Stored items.
━━━━━━━━━━━━━━━━━━━━
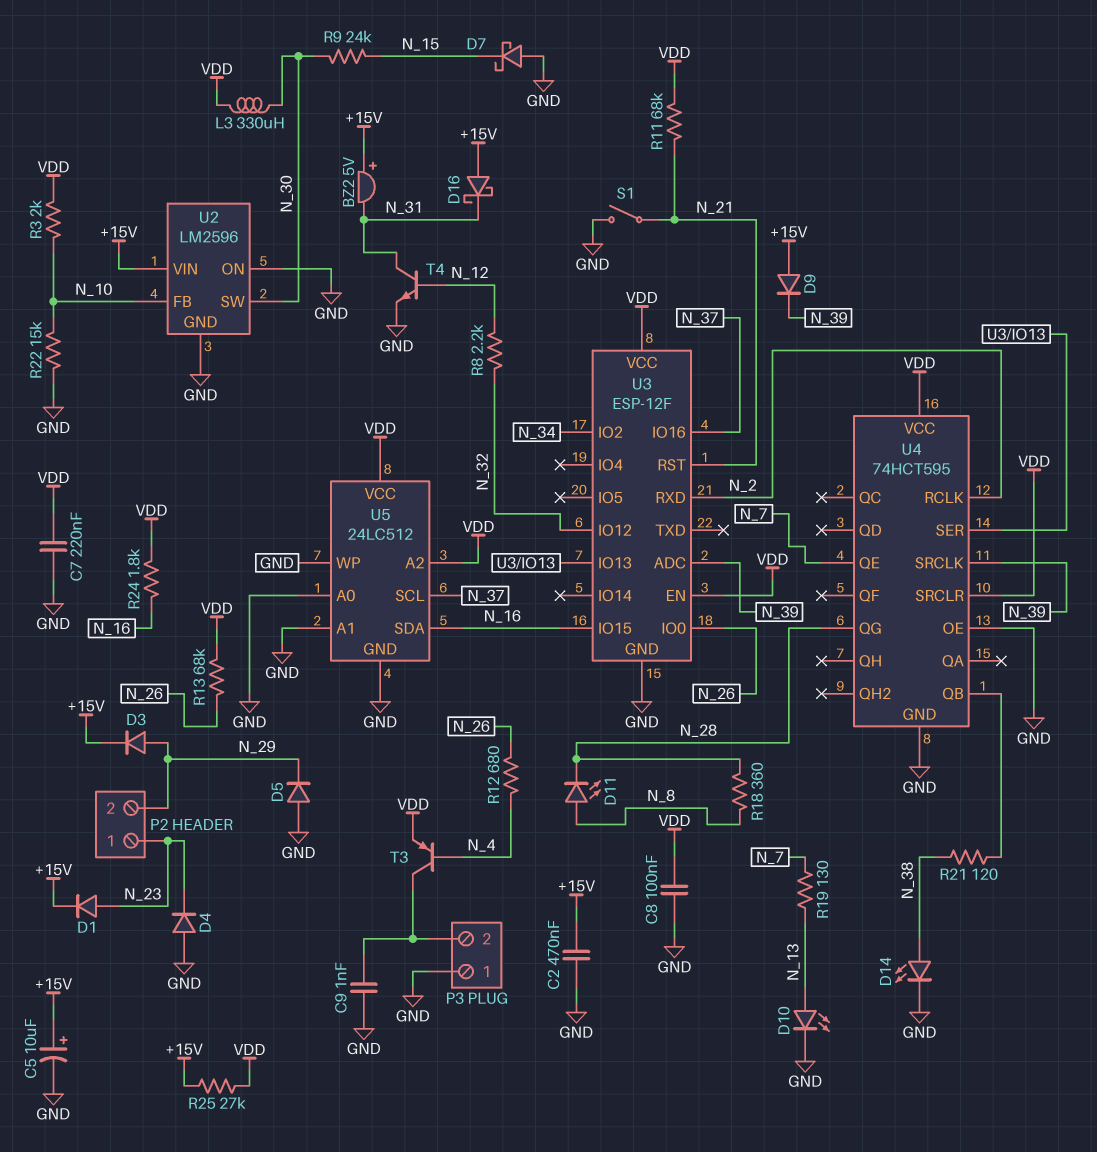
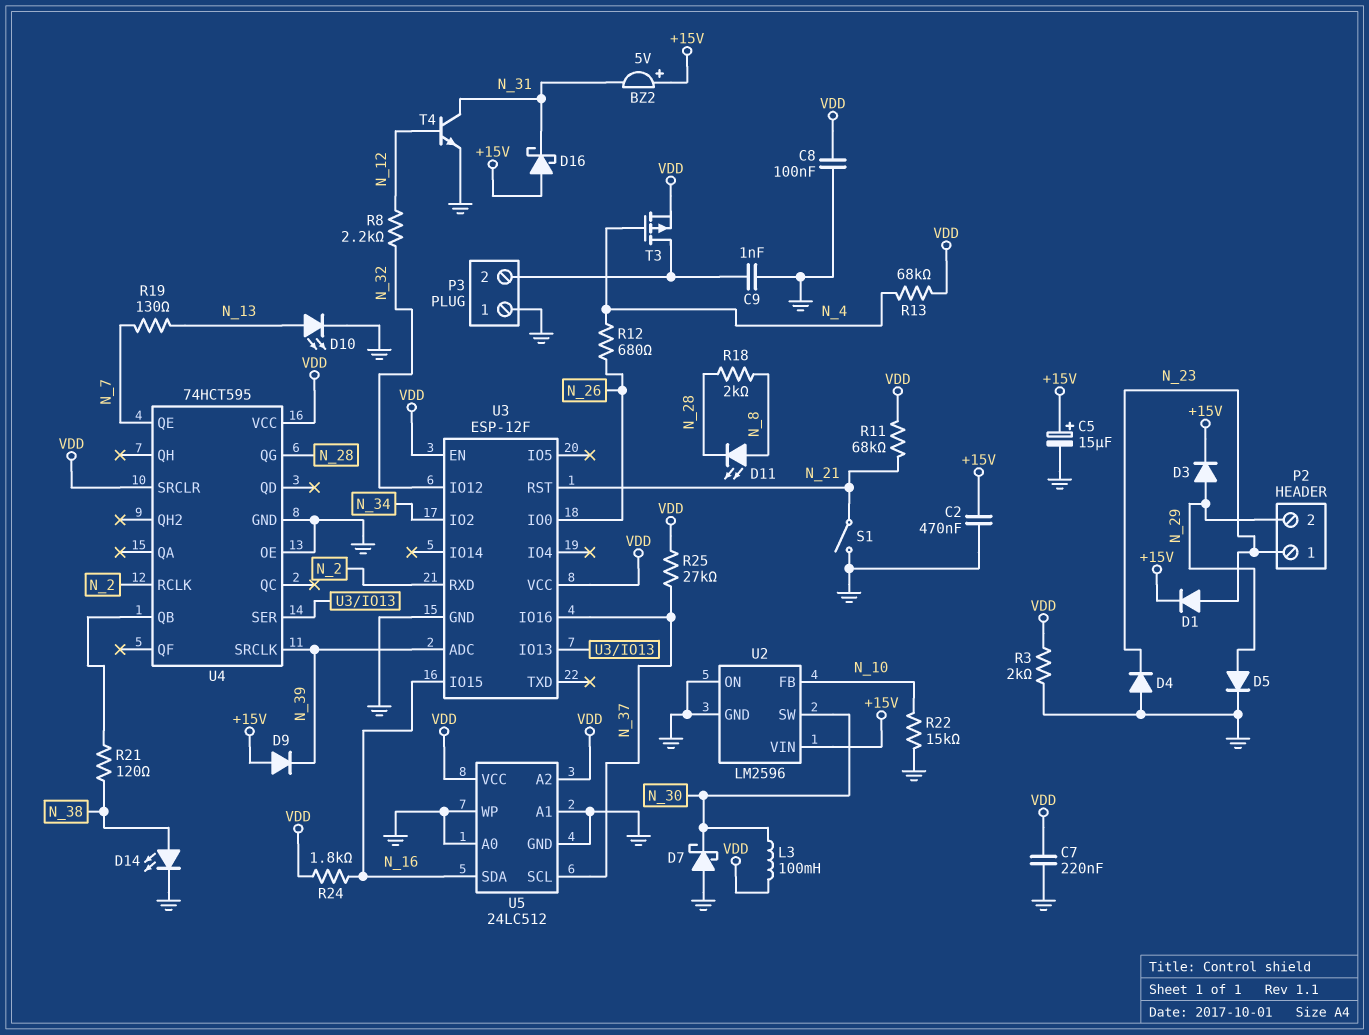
C5: 10uF (plus +15V, minus GND) -> 15uF (plus +15V, minus GND)
D5: diode (A GND, K N_29) -> diode (A N_29, K GND)
D7: schottky (A GND, K N_15) -> schottky (A GND, K N_30)
L3: 330uH (N_30, VDD) -> 100mH (N_30, VDD)
R3: 2k (N_10, VDD) -> 2k (GND, VDD)
R9: 24k (N_15, N_30) -> none
R13: 68k (N_26, VDD) -> 68k (N_4, VDD)
R18: 360 (N_8, N_28) -> 2k (N_8, N_28)
R25: 27k (+15V, VDD) -> 27k (N_37, VDD)
T3: PNP (B N_4, C P3/2, E VDD) -> PMOS (G N_4, D P3/2, S VDD)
━━━━━━━━━━━━━━━━━━━━
WHAT IS REQUIRED. Please repeat, with no pictures, each line from the start of the records above through the line with "R3: 2k (N_10, VDD) -> 2k (GND, VDD)", inclusive, and only those.

YOUR RESPONSE.
C5: 10uF (plus +15V, minus GND) -> 15uF (plus +15V, minus GND)
D5: diode (A GND, K N_29) -> diode (A N_29, K GND)
D7: schottky (A GND, K N_15) -> schottky (A GND, K N_30)
L3: 330uH (N_30, VDD) -> 100mH (N_30, VDD)
R3: 2k (N_10, VDD) -> 2k (GND, VDD)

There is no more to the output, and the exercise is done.